§ Description of the task
Show every line below that contains the word "window", copied in full. Letter case counts.

§ Data supplied
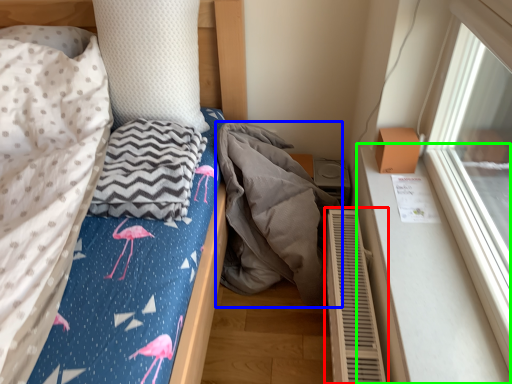
Question: Which object is the closest to the air conditioner (highlighted by a red box)? Choose among these: material (highlighted by a blue box) or window sill (highlighted by a green box).

Choices:
 (A) material
 (B) window sill

Answer: (B)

§ Task answer
Question: Which object is the closest to the air conditioner (highlighted by a red box)? Choose among these: material (highlighted by a blue box) or window sill (highlighted by a green box).
 (B) window sill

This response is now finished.